§ **INSTRUCTIONS FOR THE TASK**: In the entries below, which lines run from the one containing "tan plate E8 level 2 -> none" to the one containing "grey brick A1:B1 level 1 -> none"? Copy exactly those lines, ends included, and no others.

Before-and-after object listings:
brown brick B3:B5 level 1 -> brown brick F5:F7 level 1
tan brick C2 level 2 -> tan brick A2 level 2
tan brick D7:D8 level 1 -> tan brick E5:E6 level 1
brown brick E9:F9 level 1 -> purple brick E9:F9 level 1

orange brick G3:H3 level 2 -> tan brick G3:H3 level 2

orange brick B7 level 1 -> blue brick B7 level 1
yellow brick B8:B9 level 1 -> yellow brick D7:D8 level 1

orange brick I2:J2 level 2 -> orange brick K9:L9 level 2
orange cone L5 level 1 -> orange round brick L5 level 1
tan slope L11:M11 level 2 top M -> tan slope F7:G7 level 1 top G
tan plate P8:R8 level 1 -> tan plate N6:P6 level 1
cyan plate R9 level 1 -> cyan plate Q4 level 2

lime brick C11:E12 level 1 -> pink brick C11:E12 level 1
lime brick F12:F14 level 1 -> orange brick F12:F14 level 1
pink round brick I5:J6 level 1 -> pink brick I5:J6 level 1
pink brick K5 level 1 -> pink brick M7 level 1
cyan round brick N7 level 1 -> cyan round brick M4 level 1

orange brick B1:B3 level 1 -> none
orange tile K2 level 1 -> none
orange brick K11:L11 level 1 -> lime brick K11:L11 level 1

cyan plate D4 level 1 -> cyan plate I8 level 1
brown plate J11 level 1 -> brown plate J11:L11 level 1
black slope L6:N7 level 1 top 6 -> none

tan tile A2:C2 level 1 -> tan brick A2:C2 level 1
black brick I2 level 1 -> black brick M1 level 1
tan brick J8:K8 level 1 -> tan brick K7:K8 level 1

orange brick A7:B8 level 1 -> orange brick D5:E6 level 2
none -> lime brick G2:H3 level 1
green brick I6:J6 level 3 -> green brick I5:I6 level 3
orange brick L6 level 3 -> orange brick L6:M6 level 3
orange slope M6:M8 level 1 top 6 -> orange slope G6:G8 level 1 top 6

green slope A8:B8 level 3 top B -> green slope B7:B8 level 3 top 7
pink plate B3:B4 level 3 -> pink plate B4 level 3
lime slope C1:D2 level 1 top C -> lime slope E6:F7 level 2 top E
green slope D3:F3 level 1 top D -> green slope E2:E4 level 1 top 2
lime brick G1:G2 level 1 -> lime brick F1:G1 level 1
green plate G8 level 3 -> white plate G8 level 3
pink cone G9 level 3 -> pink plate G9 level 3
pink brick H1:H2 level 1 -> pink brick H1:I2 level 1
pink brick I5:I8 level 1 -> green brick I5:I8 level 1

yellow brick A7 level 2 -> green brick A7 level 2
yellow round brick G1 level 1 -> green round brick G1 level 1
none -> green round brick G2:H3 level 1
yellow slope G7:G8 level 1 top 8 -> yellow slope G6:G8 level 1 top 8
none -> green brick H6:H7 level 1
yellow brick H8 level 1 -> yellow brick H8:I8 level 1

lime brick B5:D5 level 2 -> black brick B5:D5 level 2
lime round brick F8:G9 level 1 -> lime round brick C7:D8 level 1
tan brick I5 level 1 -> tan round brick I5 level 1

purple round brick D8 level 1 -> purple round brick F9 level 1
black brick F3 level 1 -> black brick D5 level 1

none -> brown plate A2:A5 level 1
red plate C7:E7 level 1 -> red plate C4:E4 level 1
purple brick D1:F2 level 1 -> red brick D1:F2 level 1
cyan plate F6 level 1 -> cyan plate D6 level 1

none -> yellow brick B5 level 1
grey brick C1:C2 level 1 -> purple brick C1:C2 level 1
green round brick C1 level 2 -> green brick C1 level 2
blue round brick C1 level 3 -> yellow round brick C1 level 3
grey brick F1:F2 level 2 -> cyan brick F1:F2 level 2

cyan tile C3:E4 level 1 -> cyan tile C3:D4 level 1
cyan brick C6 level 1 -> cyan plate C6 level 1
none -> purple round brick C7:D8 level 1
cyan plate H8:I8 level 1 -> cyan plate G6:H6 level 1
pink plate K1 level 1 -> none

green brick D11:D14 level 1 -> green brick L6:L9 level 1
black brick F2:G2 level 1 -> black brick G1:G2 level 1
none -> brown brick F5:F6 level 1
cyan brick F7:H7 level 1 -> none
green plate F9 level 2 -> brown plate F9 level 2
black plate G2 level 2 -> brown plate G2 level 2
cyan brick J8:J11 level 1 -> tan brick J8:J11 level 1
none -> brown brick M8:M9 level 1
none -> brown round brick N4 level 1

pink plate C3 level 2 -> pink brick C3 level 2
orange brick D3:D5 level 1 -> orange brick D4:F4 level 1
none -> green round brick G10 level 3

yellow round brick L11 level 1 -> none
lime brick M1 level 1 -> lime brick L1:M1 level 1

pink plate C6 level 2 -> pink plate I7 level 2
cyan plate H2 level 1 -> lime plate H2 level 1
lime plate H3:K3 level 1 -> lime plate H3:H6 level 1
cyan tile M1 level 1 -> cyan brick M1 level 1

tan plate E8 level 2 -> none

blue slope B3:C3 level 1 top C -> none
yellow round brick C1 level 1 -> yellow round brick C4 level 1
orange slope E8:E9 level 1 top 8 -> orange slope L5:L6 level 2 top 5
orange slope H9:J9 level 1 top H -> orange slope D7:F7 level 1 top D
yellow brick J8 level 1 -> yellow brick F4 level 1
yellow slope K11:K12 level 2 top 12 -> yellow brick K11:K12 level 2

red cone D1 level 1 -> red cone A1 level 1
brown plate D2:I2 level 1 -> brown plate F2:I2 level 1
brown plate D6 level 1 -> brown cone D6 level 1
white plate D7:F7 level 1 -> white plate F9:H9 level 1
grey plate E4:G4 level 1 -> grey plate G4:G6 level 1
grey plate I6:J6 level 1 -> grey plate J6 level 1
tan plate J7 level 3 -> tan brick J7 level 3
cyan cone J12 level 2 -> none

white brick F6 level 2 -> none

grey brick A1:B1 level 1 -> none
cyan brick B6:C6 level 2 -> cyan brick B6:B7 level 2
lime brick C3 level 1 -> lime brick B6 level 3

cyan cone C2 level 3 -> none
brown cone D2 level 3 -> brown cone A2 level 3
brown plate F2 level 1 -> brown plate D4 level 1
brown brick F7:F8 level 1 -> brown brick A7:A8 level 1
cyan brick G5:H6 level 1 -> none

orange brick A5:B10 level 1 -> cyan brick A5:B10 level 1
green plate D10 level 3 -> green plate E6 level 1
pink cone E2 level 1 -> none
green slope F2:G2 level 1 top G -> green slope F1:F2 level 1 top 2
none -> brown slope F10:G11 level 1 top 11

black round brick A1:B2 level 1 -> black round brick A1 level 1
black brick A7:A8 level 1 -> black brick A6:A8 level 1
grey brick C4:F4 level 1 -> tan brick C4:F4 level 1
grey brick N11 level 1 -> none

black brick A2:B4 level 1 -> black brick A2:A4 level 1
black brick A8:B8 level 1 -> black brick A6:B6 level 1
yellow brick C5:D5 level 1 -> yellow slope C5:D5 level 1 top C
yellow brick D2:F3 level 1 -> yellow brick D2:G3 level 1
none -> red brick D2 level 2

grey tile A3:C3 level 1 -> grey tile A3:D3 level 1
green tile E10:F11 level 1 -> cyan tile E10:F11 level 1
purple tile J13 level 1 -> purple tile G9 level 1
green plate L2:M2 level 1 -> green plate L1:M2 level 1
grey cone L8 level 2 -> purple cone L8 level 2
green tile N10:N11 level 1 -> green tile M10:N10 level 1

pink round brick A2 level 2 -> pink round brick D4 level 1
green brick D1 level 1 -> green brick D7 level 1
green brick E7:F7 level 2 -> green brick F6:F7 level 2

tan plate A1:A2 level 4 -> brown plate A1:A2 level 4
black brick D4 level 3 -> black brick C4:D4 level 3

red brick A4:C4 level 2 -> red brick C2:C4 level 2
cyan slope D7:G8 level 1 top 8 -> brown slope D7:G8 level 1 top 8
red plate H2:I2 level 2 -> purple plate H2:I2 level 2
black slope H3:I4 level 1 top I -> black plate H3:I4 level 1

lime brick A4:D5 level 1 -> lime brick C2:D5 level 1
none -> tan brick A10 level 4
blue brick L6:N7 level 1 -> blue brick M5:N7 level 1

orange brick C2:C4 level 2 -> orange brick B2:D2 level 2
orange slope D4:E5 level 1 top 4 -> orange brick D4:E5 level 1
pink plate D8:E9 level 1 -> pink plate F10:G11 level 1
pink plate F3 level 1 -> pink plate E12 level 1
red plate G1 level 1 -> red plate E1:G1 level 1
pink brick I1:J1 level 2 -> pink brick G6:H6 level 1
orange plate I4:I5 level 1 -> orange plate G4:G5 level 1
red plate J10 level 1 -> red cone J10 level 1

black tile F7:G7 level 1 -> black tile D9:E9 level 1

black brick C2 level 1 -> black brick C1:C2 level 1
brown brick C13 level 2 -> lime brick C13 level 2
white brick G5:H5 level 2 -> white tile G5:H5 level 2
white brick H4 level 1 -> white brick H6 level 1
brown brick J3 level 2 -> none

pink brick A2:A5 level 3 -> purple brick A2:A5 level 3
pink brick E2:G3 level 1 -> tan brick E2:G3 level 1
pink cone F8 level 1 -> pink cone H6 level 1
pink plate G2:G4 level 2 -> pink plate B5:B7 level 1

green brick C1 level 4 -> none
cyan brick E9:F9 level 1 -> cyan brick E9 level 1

§ **REPLY**:
tan plate E8 level 2 -> none

blue slope B3:C3 level 1 top C -> none
yellow round brick C1 level 1 -> yellow round brick C4 level 1
orange slope E8:E9 level 1 top 8 -> orange slope L5:L6 level 2 top 5
orange slope H9:J9 level 1 top H -> orange slope D7:F7 level 1 top D
yellow brick J8 level 1 -> yellow brick F4 level 1
yellow slope K11:K12 level 2 top 12 -> yellow brick K11:K12 level 2

red cone D1 level 1 -> red cone A1 level 1
brown plate D2:I2 level 1 -> brown plate F2:I2 level 1
brown plate D6 level 1 -> brown cone D6 level 1
white plate D7:F7 level 1 -> white plate F9:H9 level 1
grey plate E4:G4 level 1 -> grey plate G4:G6 level 1
grey plate I6:J6 level 1 -> grey plate J6 level 1
tan plate J7 level 3 -> tan brick J7 level 3
cyan cone J12 level 2 -> none

white brick F6 level 2 -> none

grey brick A1:B1 level 1 -> none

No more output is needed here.